(Records for this exercise)
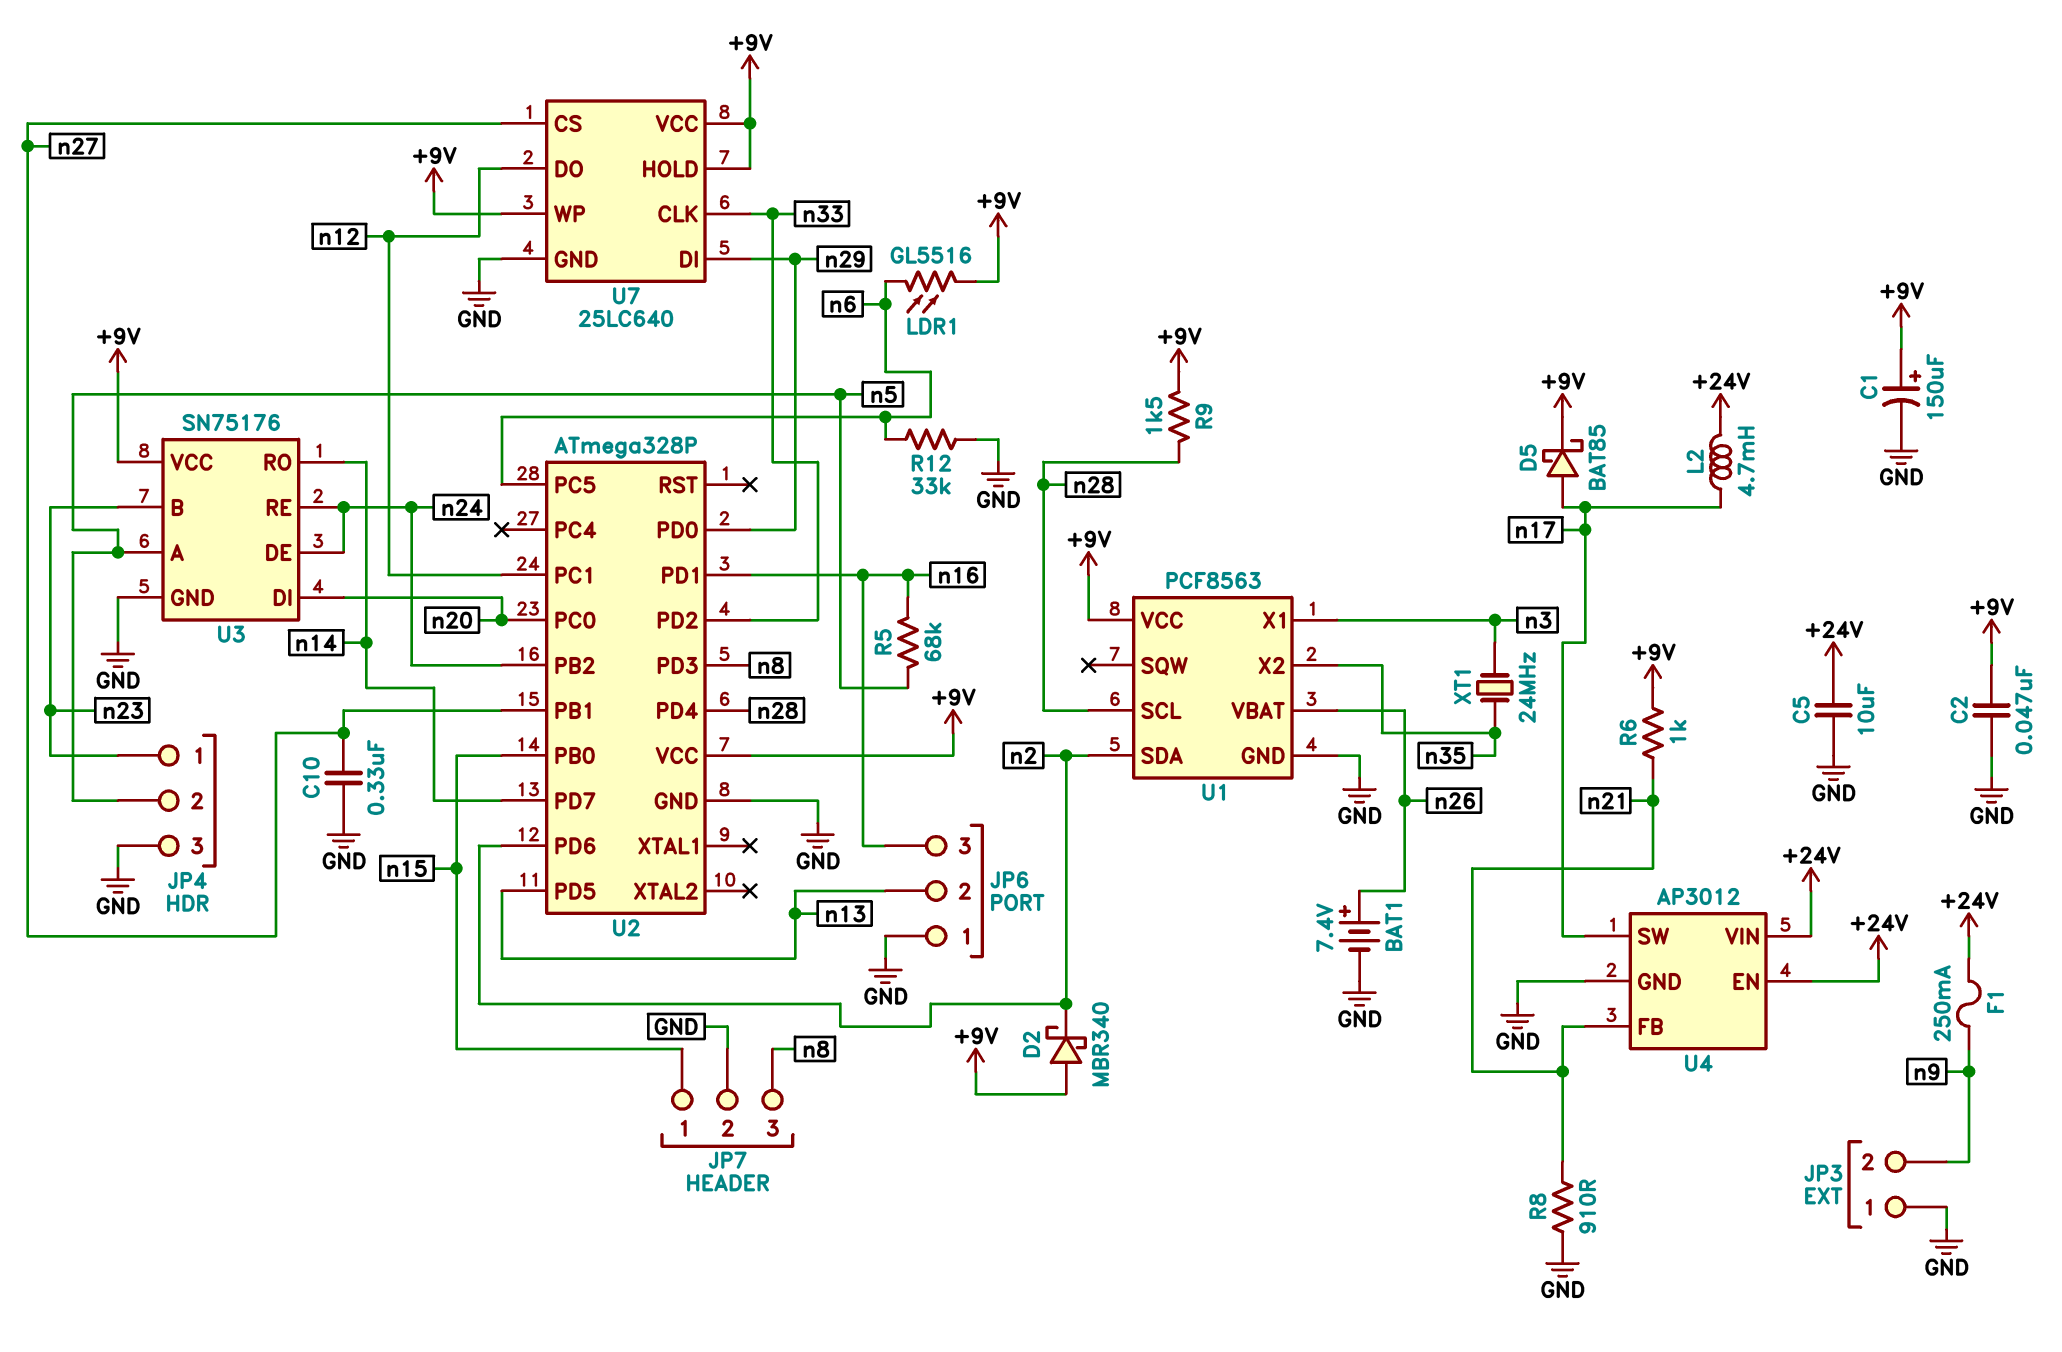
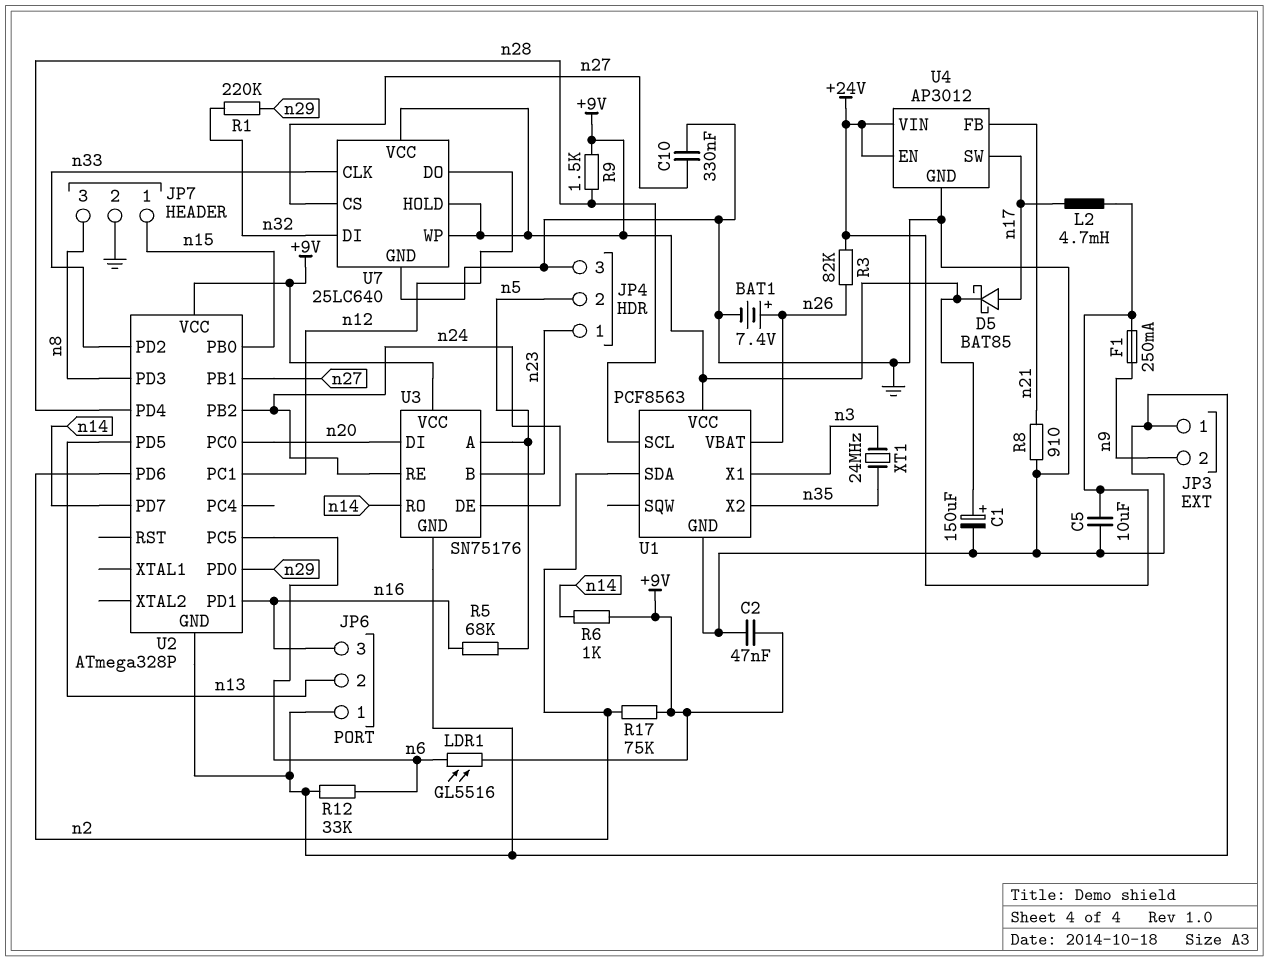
D2: schottky MBR340 (A +9V, K n2) -> none
R1: none -> 220k (n29, n32)
R3: none -> 82k (+24V, n26)
R6: 1k (+9V, n21) -> 1k (+9V, n14)
R17: none -> 75k (+9V, n2)
U7 pin DI: n29 -> n32

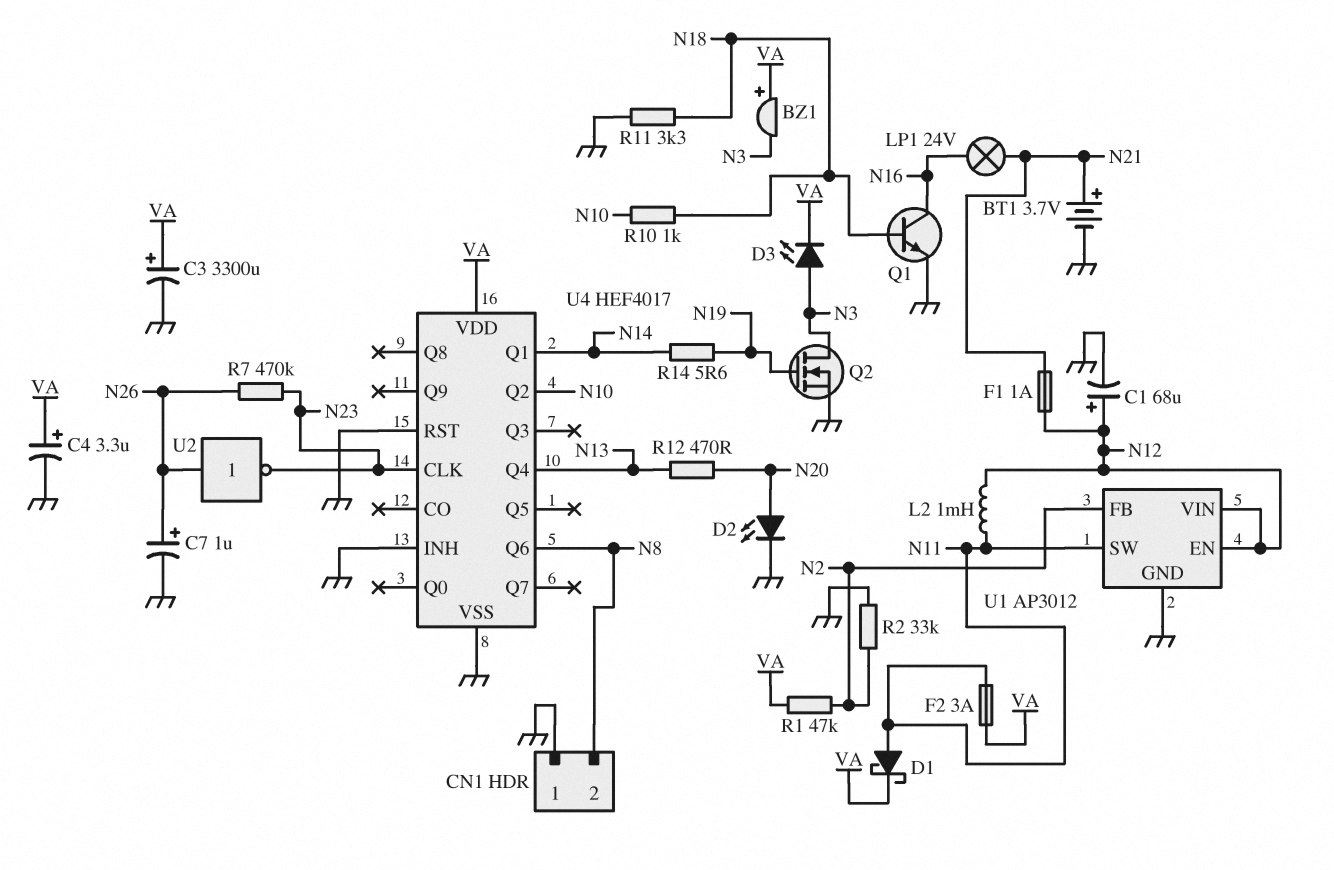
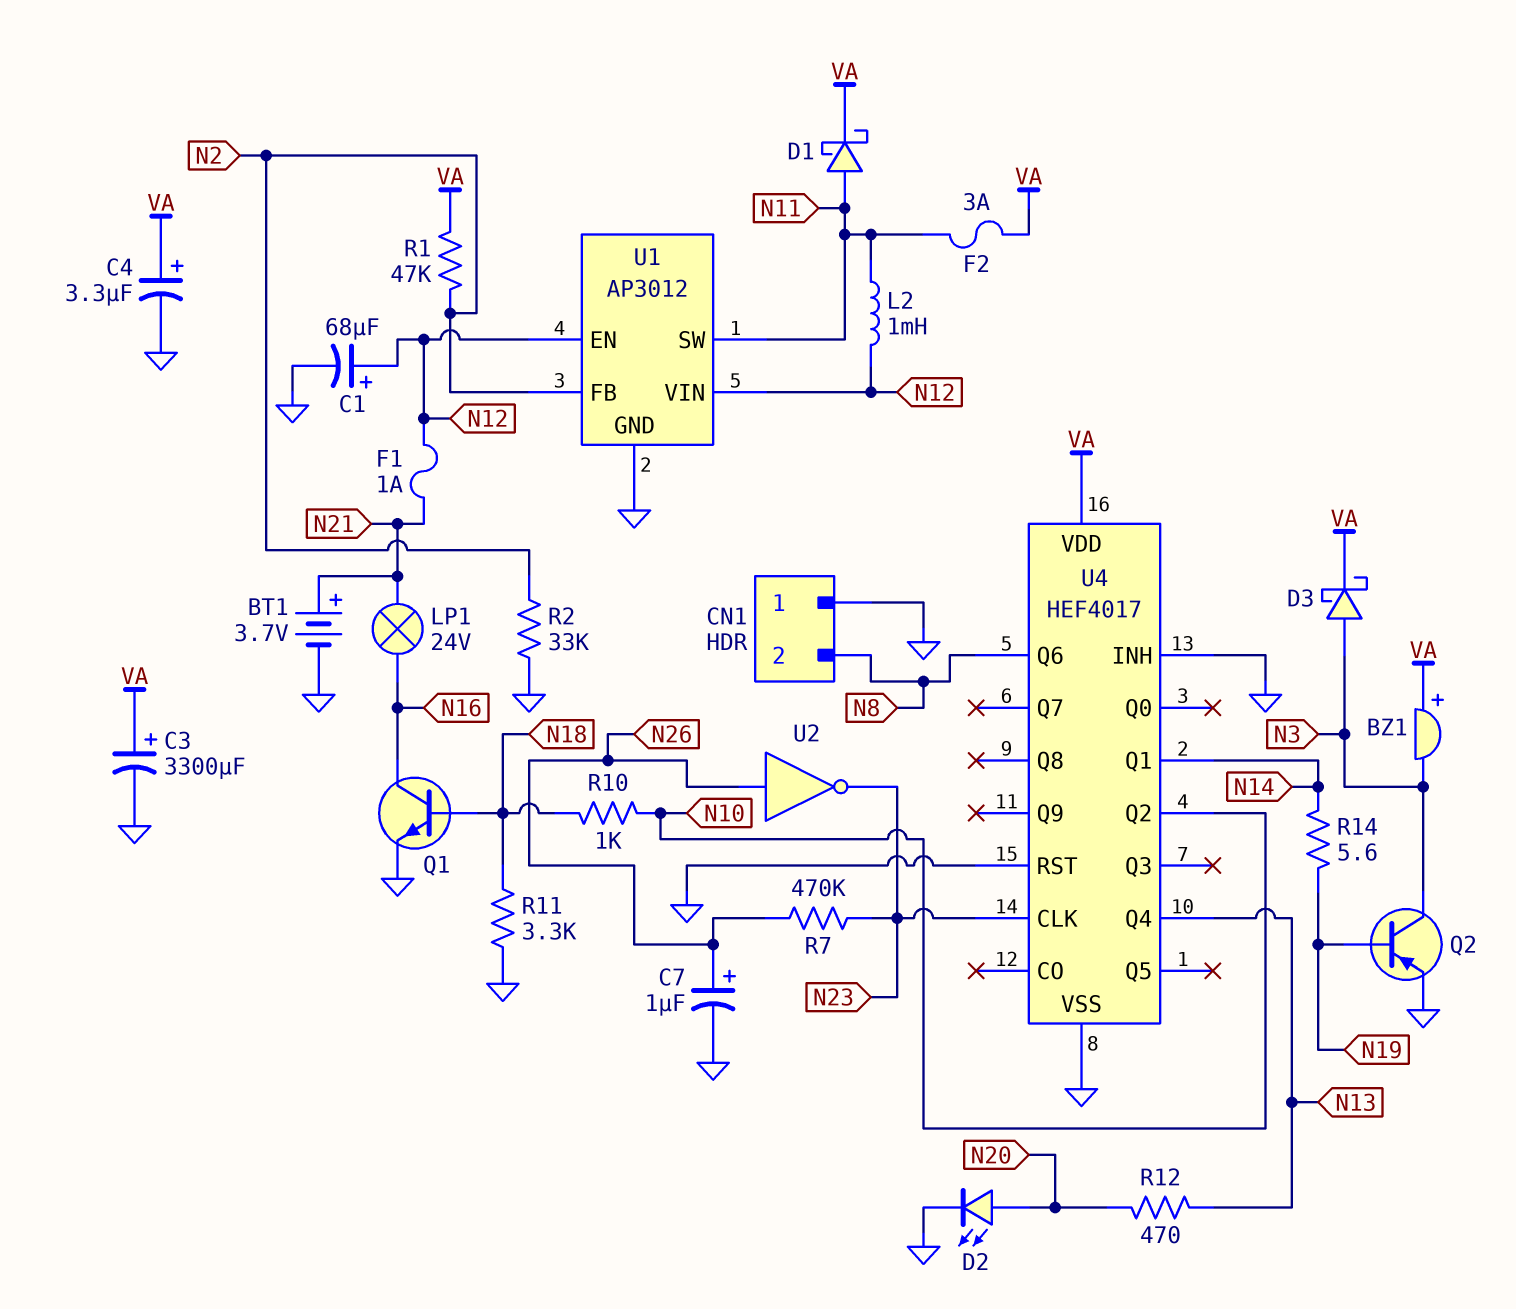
D3: LED (A N3, K VA) -> schottky (A N3, K VA)
Q2: NMOS (G N19, D N3, S GND) -> PNP (B N19, C N3, E GND)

(Assigned task) The material above should be printed again exactly, with each picture left out.

(Solution for this exercise)
D2: schottky MBR340 (A +9V, K n2) -> none
R1: none -> 220k (n29, n32)
R3: none -> 82k (+24V, n26)
R6: 1k (+9V, n21) -> 1k (+9V, n14)
R17: none -> 75k (+9V, n2)
U7 pin DI: n29 -> n32

D3: LED (A N3, K VA) -> schottky (A N3, K VA)
Q2: NMOS (G N19, D N3, S GND) -> PNP (B N19, C N3, E GND)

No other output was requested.